## Source data

____

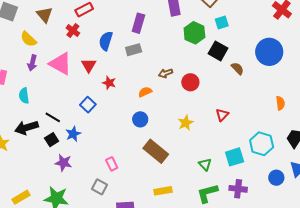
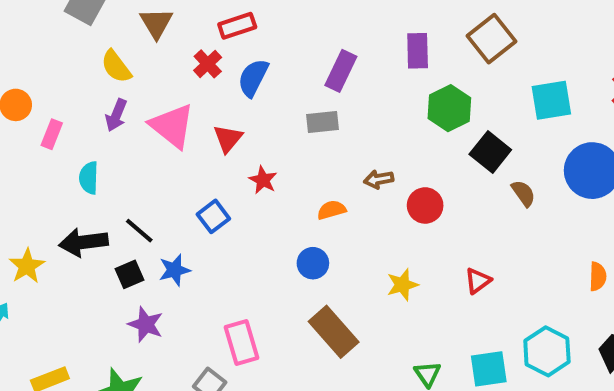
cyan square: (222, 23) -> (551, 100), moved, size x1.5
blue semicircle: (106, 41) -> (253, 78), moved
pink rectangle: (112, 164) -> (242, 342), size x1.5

____

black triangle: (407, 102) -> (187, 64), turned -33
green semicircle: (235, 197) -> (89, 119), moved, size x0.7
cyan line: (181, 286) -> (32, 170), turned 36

____

Only the lines above from the line with "blue semicircle: (106, 41)" to the line with "pink rectangle: (112, 164)", those two lines included, should be reproduced exactly.

## Expected answer
blue semicircle: (106, 41) -> (253, 78), moved
pink rectangle: (112, 164) -> (242, 342), size x1.5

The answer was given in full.